*** Provided records ***
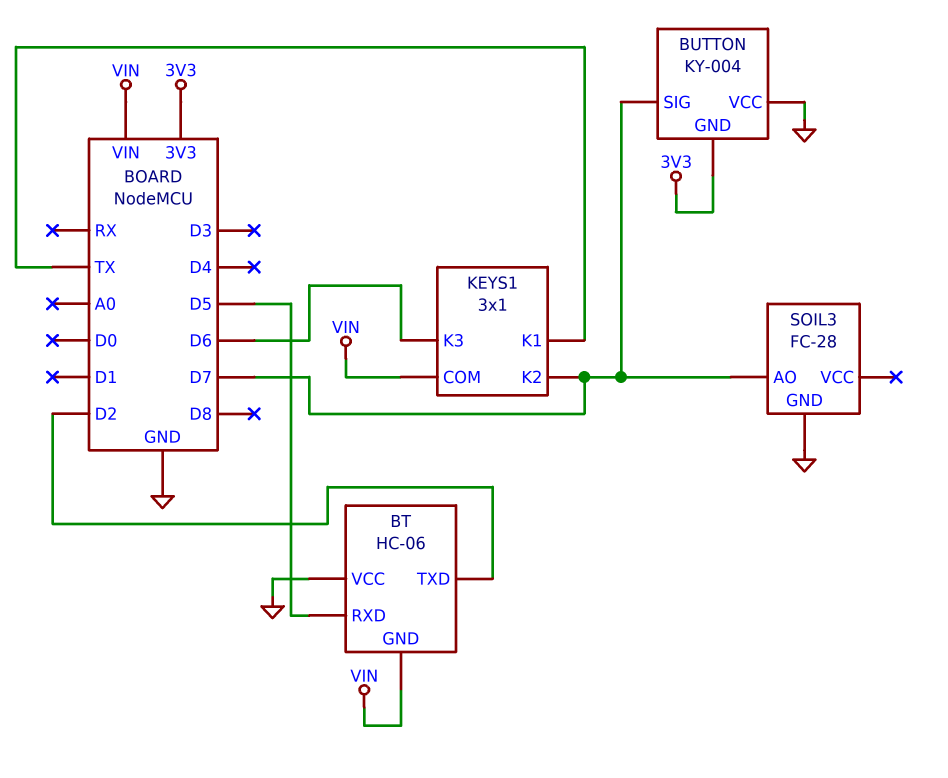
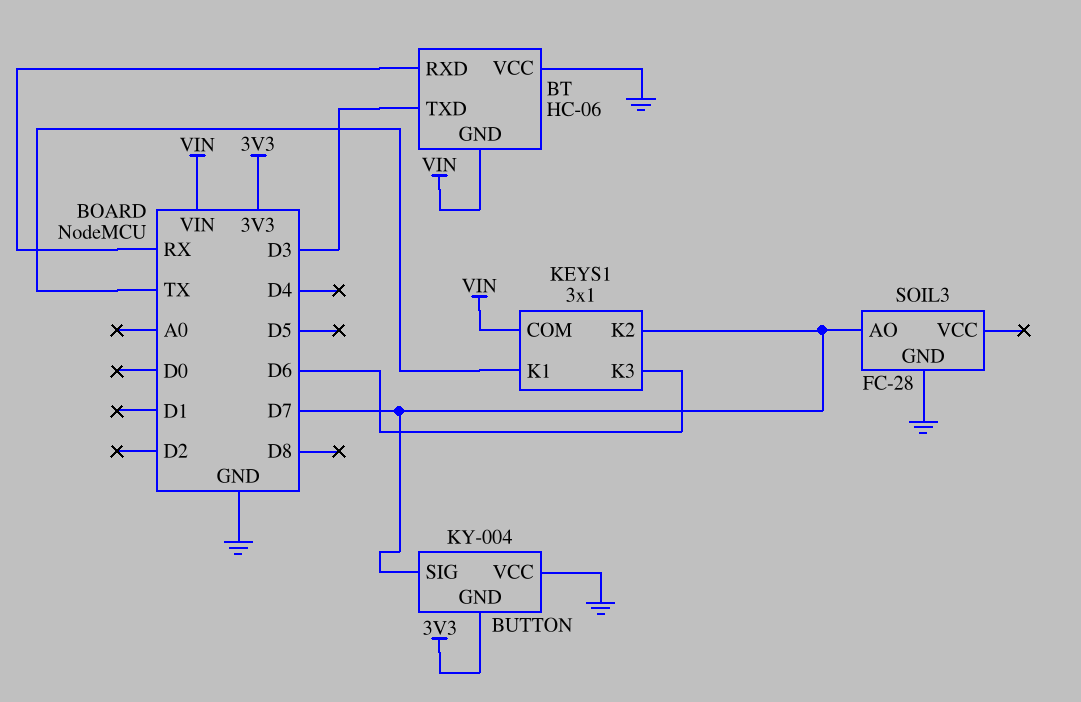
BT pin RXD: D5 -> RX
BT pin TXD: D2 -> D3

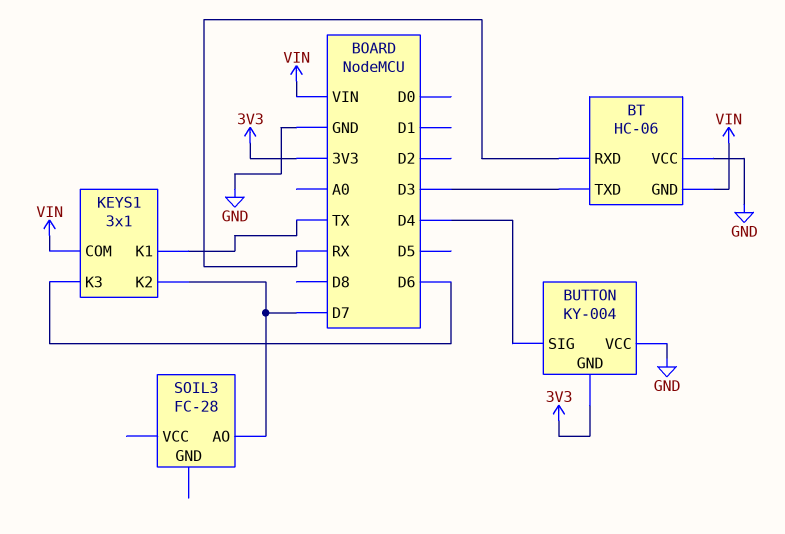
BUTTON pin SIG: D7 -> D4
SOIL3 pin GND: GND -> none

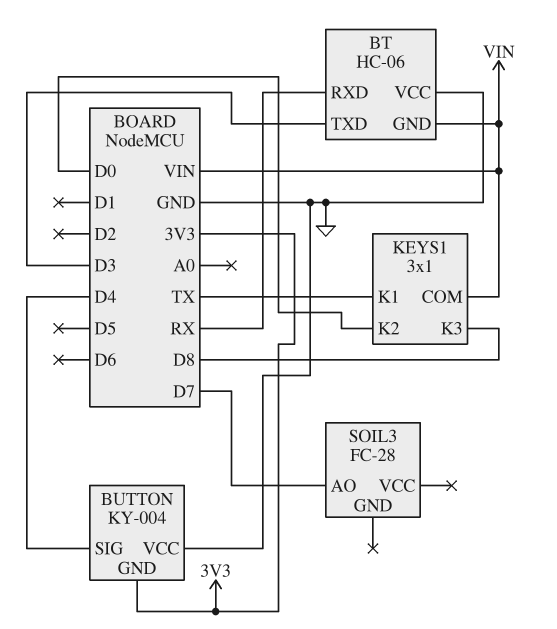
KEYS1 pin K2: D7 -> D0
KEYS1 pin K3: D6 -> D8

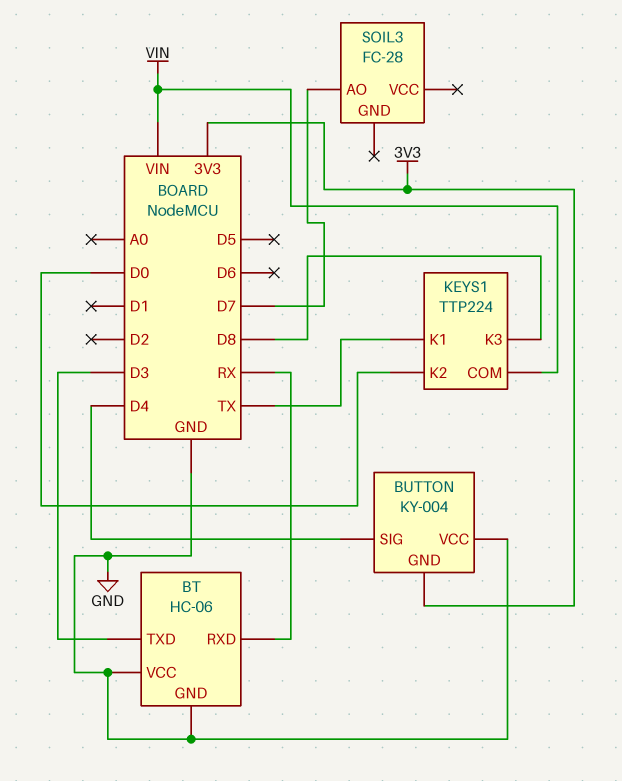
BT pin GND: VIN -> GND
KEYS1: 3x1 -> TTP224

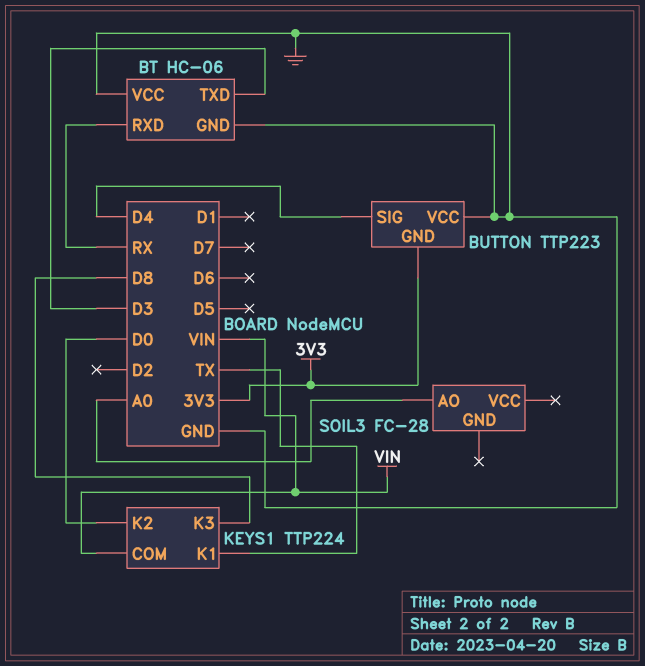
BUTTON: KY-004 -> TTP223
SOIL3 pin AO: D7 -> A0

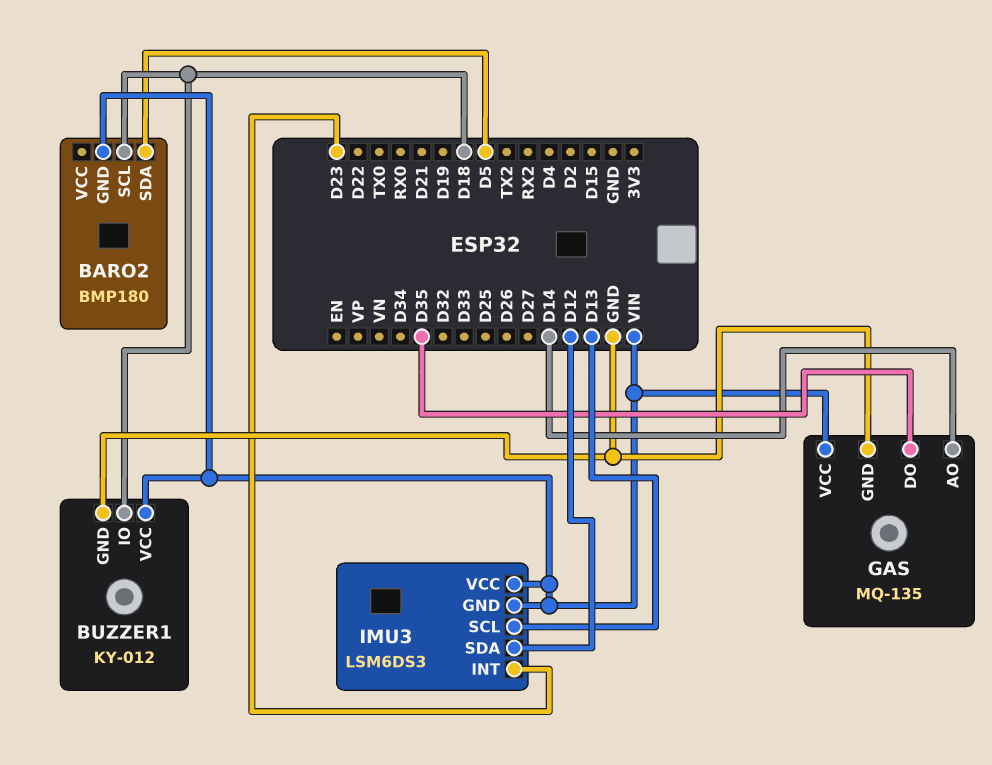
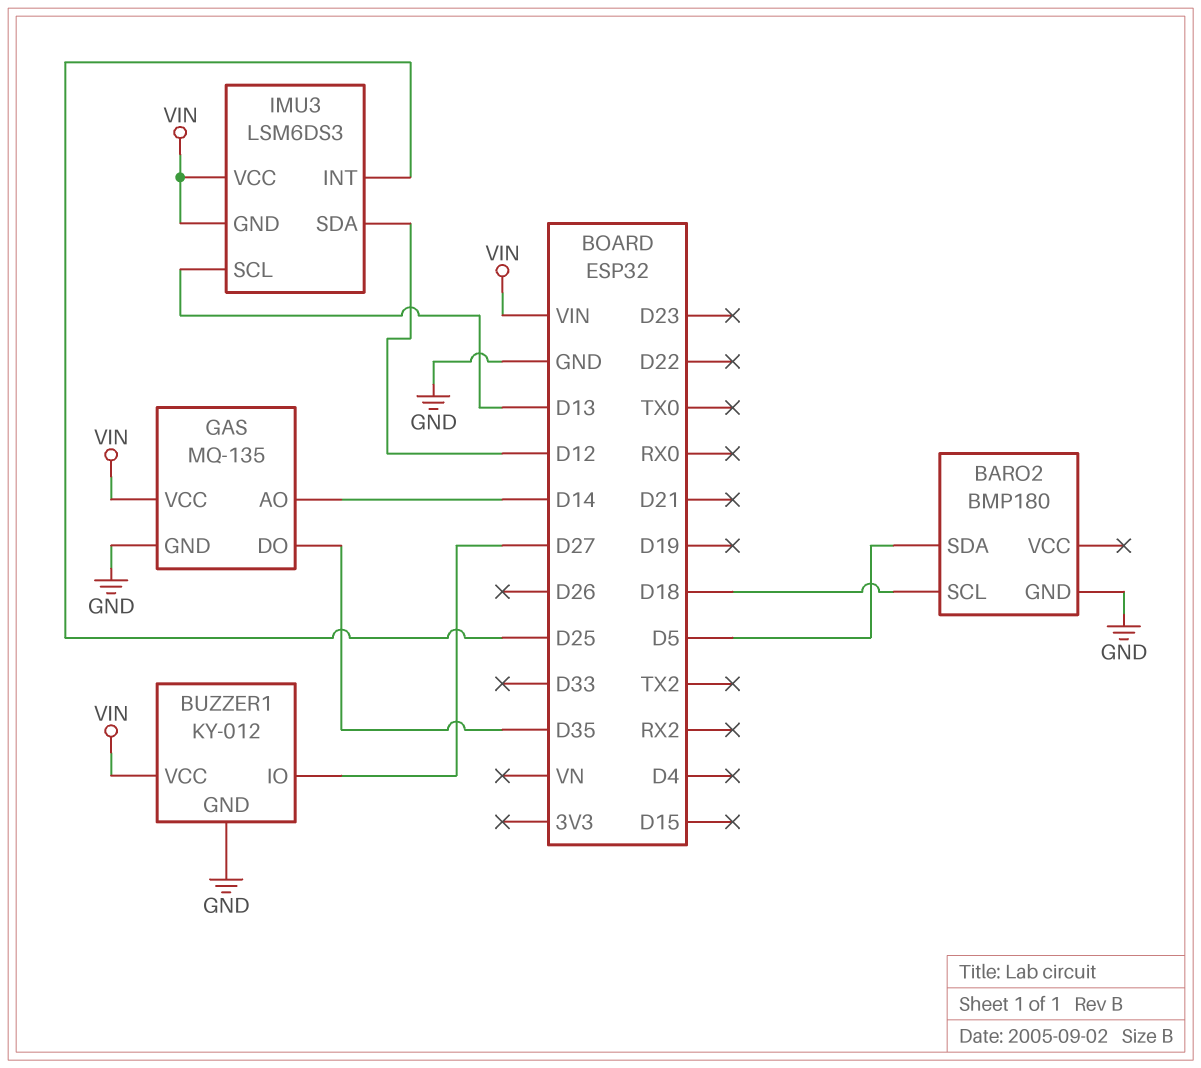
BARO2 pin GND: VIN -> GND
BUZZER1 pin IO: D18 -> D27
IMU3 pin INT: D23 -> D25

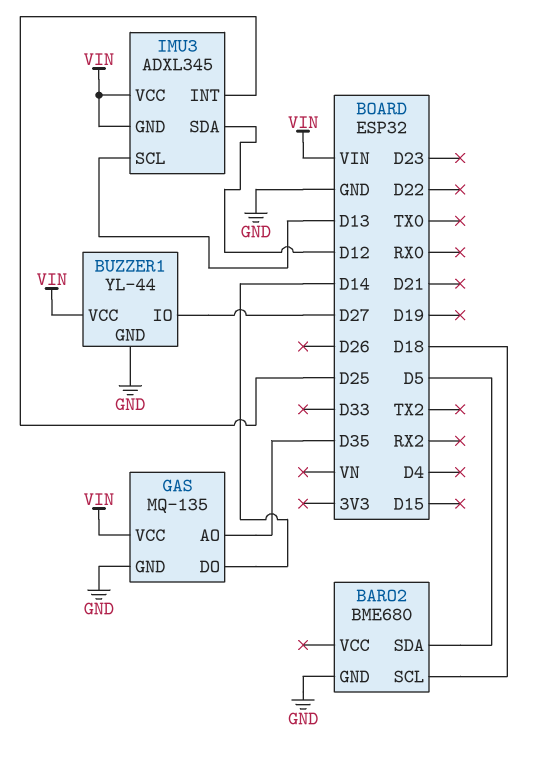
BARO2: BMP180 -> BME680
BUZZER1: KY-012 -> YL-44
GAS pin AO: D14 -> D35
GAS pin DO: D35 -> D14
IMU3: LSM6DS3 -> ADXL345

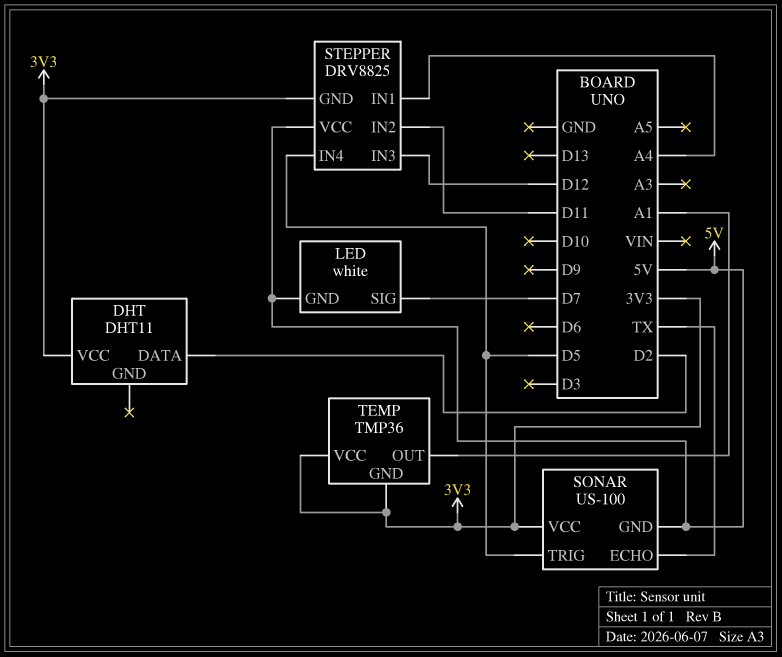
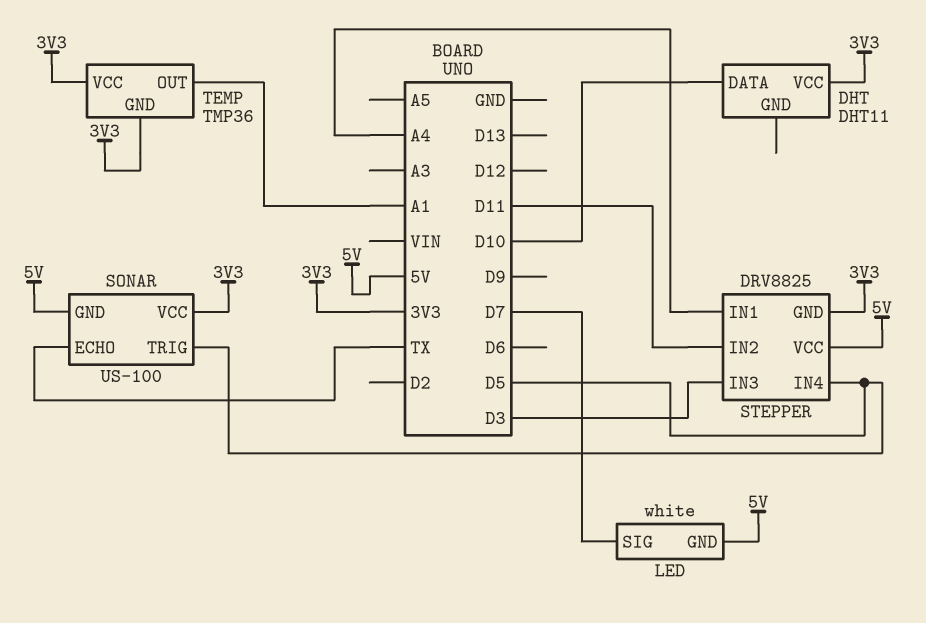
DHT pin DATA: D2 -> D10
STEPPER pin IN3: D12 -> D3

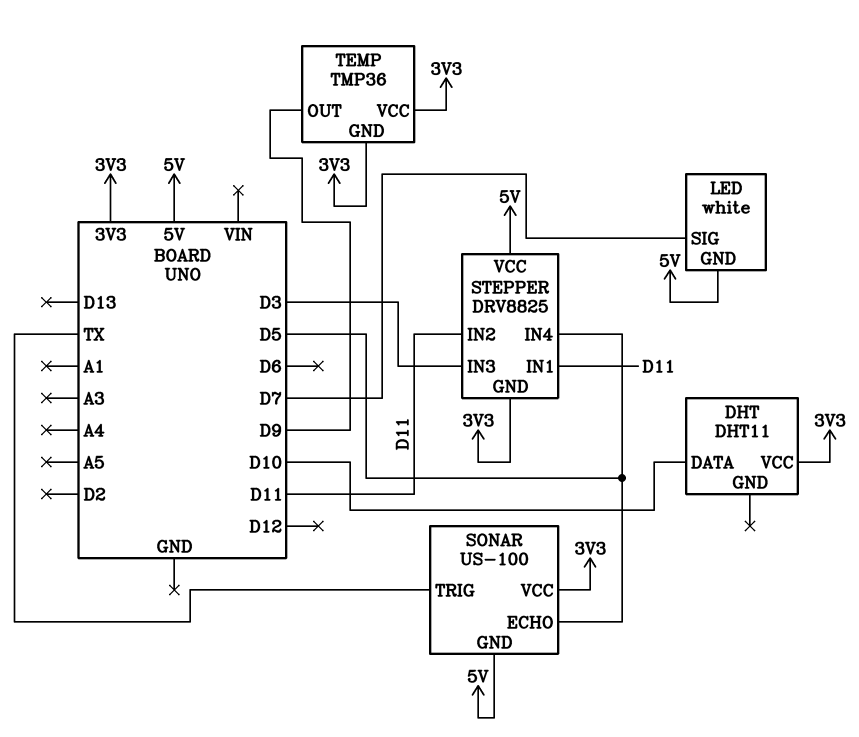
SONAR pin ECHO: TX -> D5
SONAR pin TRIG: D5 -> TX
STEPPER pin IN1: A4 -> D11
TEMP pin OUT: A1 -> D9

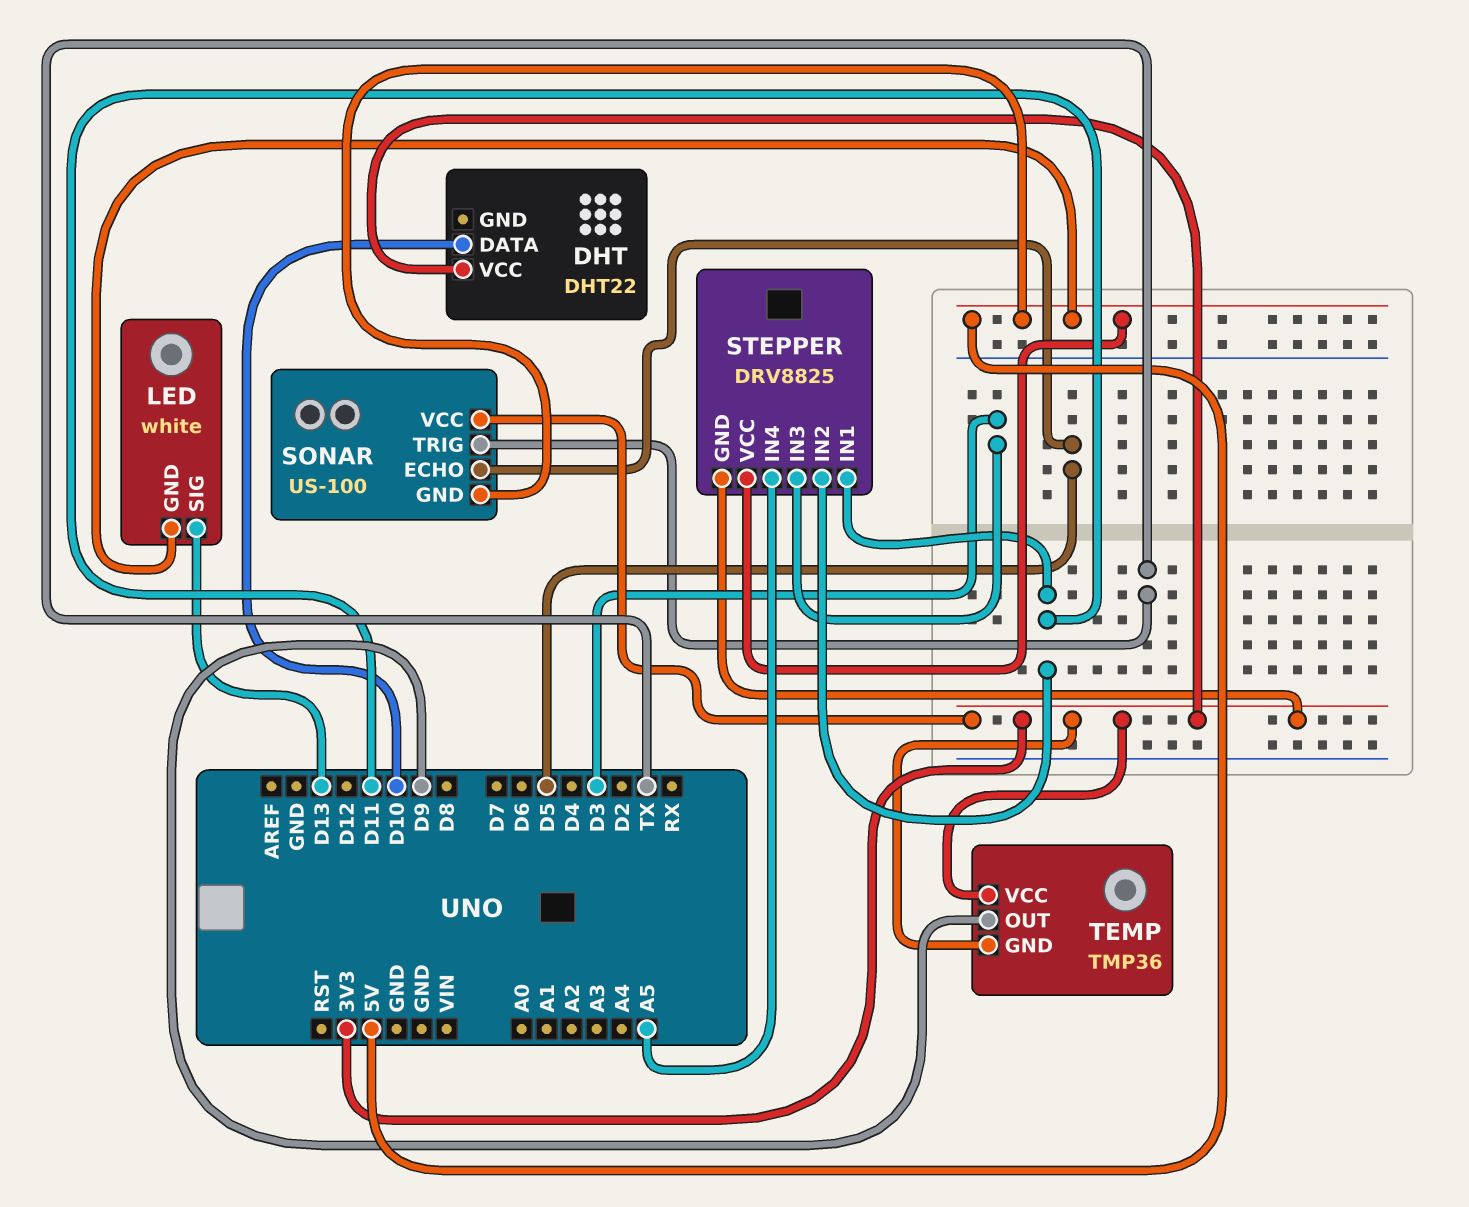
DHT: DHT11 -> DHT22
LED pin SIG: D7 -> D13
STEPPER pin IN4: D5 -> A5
*** End of Provided records ***
Exercise description:
Set the pictures aside and repeat only the lines from the one containing "IMU3: LSM6DS3 -> ADXL345" through the last line of the entries above, exactly as they stand.

Result for this task:
IMU3: LSM6DS3 -> ADXL345

DHT pin DATA: D2 -> D10
STEPPER pin IN3: D12 -> D3

SONAR pin ECHO: TX -> D5
SONAR pin TRIG: D5 -> TX
STEPPER pin IN1: A4 -> D11
TEMP pin OUT: A1 -> D9

DHT: DHT11 -> DHT22
LED pin SIG: D7 -> D13
STEPPER pin IN4: D5 -> A5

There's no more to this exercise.